Items from a dataset:
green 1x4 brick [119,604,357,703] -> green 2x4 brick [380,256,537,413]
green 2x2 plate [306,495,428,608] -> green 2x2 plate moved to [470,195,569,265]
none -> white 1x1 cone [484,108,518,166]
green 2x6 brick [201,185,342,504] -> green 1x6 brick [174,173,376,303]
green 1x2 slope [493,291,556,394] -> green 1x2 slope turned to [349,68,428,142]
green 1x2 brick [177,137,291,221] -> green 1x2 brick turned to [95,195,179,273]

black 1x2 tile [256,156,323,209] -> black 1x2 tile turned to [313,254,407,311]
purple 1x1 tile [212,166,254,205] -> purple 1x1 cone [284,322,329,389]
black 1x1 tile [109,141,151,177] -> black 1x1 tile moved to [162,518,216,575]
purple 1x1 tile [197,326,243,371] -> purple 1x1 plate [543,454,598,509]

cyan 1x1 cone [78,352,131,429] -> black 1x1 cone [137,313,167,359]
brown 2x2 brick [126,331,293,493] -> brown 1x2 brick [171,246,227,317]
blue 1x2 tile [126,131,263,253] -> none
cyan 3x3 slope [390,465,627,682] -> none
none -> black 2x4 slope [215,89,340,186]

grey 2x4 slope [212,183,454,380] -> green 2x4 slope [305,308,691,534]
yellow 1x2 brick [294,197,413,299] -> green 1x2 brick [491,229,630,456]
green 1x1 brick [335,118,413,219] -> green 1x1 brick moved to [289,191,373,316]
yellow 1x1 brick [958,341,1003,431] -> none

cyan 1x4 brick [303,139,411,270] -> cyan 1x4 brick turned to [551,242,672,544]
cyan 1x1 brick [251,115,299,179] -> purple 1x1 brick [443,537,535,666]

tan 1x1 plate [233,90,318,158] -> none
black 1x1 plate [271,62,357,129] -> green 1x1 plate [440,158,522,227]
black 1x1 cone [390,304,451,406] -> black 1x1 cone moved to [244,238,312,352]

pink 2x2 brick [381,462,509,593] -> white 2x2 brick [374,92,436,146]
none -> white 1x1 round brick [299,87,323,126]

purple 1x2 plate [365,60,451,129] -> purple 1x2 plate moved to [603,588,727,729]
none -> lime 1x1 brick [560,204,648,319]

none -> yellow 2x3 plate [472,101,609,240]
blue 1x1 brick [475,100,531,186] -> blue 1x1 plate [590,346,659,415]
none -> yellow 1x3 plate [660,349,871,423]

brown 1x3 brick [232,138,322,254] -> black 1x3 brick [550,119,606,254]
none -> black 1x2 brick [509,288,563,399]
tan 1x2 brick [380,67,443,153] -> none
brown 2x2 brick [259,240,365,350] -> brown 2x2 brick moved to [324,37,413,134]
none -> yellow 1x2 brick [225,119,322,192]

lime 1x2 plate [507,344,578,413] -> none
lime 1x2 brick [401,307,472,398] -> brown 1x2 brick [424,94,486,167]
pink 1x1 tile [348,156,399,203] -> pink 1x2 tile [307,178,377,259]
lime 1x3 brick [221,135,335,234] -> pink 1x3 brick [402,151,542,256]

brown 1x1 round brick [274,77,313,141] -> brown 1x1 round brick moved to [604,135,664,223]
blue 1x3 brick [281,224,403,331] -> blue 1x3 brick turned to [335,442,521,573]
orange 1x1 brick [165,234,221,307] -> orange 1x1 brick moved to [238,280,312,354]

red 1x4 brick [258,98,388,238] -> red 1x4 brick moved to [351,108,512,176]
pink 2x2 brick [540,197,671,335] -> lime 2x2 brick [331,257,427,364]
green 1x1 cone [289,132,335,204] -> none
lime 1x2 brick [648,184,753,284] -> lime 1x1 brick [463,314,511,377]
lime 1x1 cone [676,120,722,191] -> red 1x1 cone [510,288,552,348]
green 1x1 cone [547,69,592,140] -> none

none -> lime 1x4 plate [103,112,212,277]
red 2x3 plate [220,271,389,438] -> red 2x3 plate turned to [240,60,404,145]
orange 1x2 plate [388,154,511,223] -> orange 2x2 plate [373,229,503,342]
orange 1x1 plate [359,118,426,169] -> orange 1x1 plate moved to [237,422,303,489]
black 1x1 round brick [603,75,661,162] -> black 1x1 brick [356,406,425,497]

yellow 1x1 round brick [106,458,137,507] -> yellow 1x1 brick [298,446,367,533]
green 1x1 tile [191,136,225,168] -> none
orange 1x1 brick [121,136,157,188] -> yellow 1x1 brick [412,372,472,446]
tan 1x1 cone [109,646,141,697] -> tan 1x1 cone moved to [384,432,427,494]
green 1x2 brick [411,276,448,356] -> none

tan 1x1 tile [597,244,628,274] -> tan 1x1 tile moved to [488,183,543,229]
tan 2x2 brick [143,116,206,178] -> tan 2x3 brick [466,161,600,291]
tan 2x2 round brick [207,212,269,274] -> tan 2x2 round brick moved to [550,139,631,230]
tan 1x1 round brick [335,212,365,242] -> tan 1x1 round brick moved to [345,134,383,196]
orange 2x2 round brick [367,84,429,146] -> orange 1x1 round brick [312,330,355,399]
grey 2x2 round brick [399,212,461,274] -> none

REQUEST
Using the records, work out how many lines include "purple", and reply with that number alone.

WRITTEN SOLUTION
4